_What to work on_. Word-for-word reproduction, images excluded: copy every entry below.

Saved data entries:
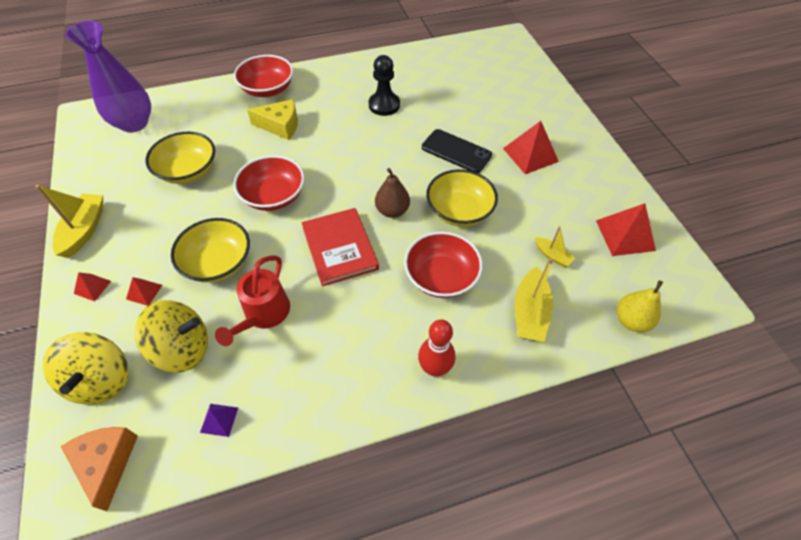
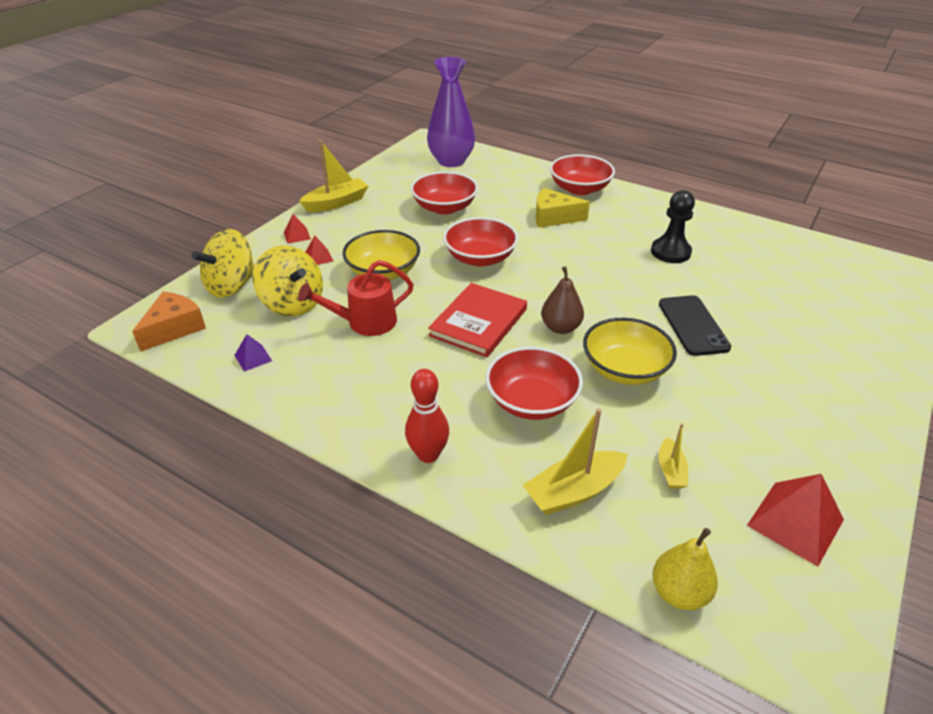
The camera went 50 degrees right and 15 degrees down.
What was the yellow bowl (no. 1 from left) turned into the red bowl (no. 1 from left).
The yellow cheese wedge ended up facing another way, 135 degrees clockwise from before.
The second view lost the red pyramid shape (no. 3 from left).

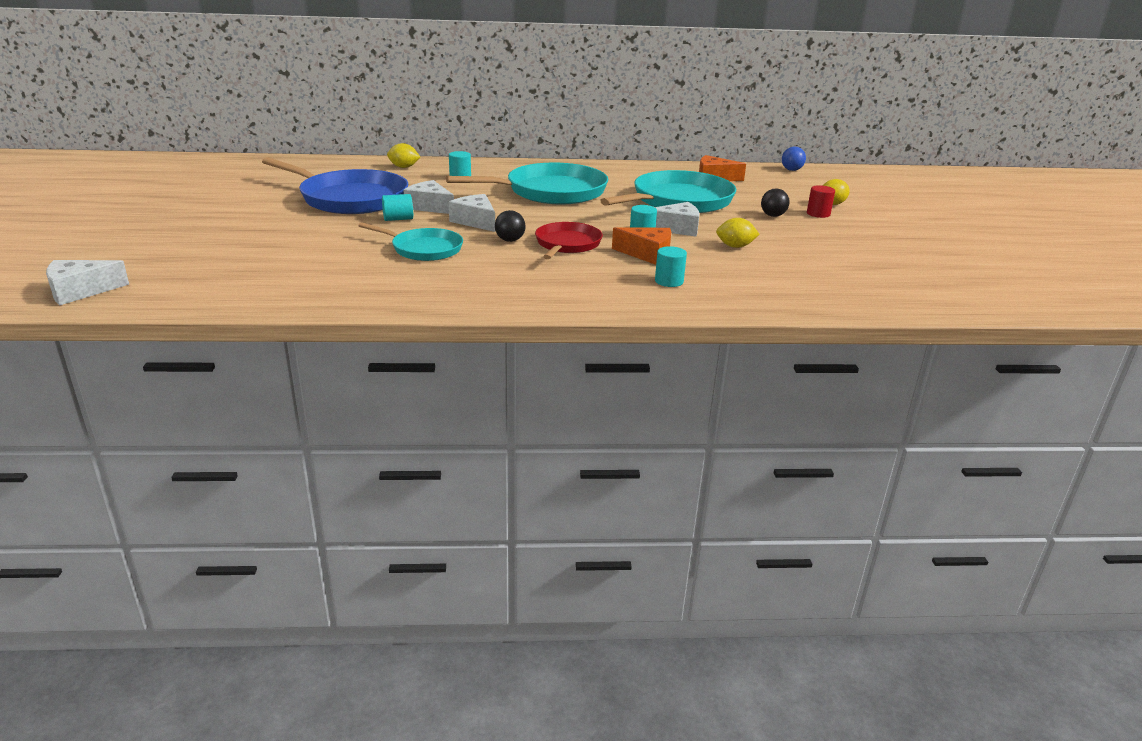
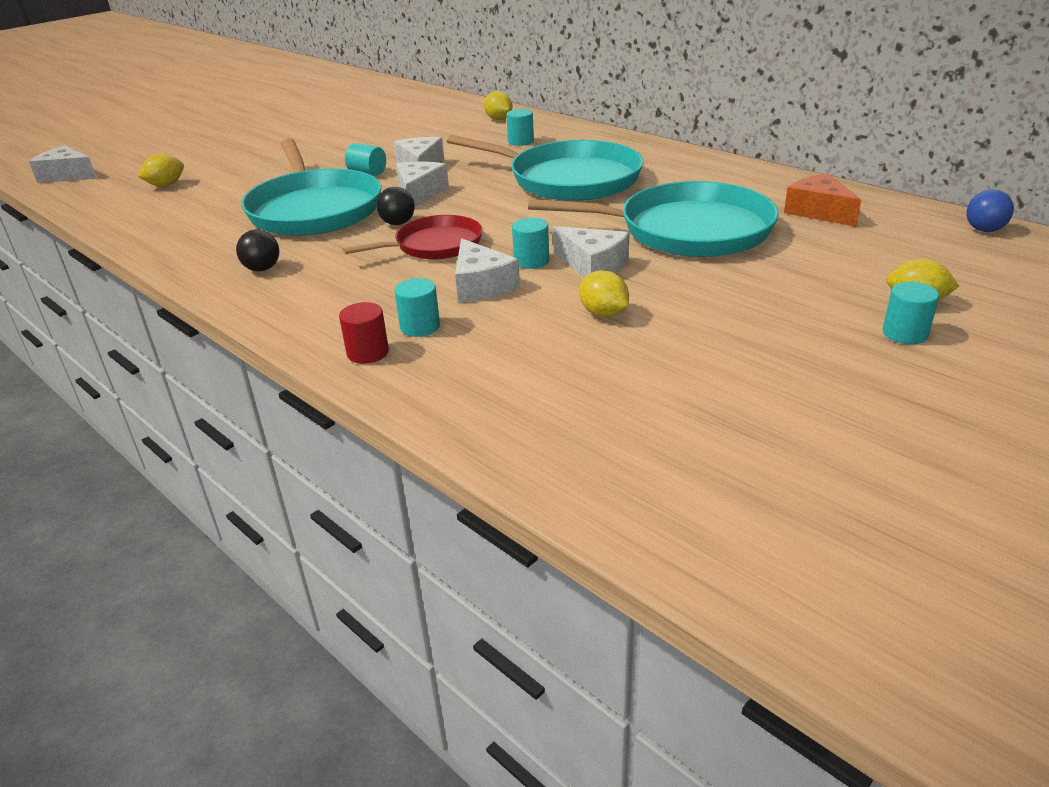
The camera went 50 degrees right and 5 degrees up.
The second view lost the blue pan.
The size of the turquoise pan (no. 1 from left) changed by a factor of 1.74.
What was the bright orange cheese wedge (no. 1 from left) turned into the white cheese wedge (no. 4 from left).
The jet-black play ball (no. 2 from left in the first image) ended up elsewhere.
The red cylinder shape ended up elsewhere.
The second view gained the yellow toy lemon (no. 1 from left).
The second view gained the turquoise cylinder shape (no. 5 from left).

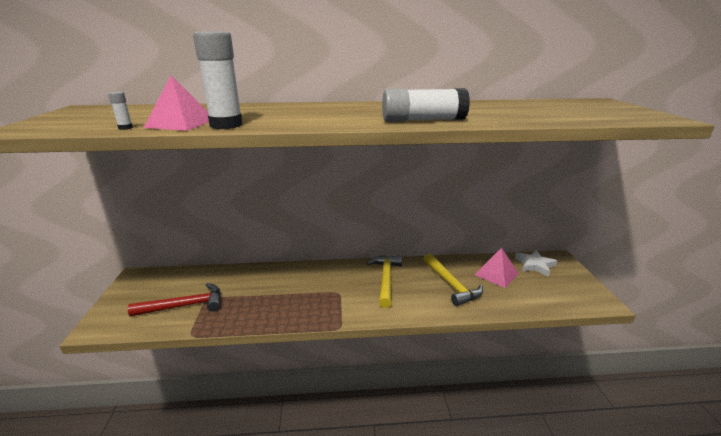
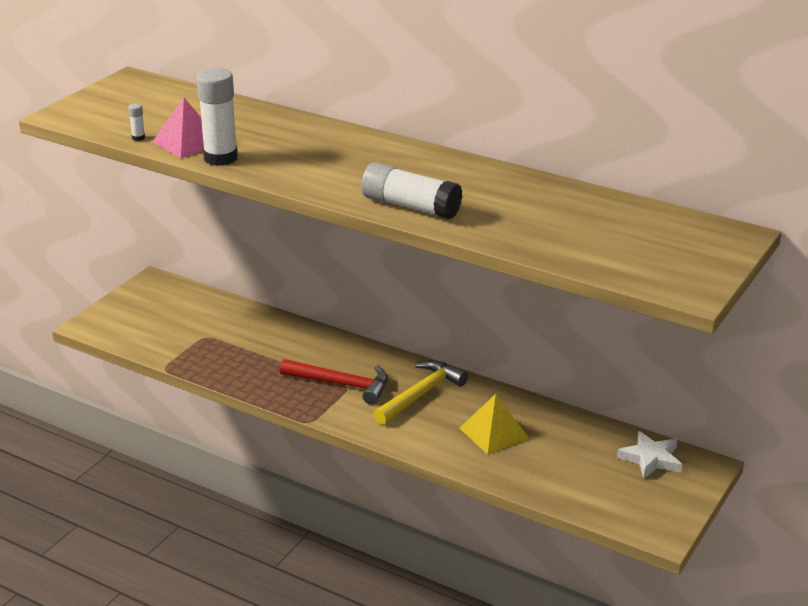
The camera went 35 degrees right and 5 degrees up.
The red hammer ended up elsewhere.
Where the yellow hammer (no. 2 from left) stood, the yellow pyramid shape came to stand.
The second view lost the rose-pink pyramid shape (no. 2 from left).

_Result of the exercise_.
The camera went 50 degrees right and 15 degrees down.
What was the yellow bowl (no. 1 from left) turned into the red bowl (no. 1 from left).
The yellow cheese wedge ended up facing another way, 135 degrees clockwise from before.
The second view lost the red pyramid shape (no. 3 from left).

The camera went 50 degrees right and 5 degrees up.
The second view lost the blue pan.
The size of the turquoise pan (no. 1 from left) changed by a factor of 1.74.
What was the bright orange cheese wedge (no. 1 from left) turned into the white cheese wedge (no. 4 from left).
The jet-black play ball (no. 2 from left in the first image) ended up elsewhere.
The red cylinder shape ended up elsewhere.
The second view gained the yellow toy lemon (no. 1 from left).
The second view gained the turquoise cylinder shape (no. 5 from left).

The camera went 35 degrees right and 5 degrees up.
The red hammer ended up elsewhere.
Where the yellow hammer (no. 2 from left) stood, the yellow pyramid shape came to stand.
The second view lost the rose-pink pyramid shape (no. 2 from left).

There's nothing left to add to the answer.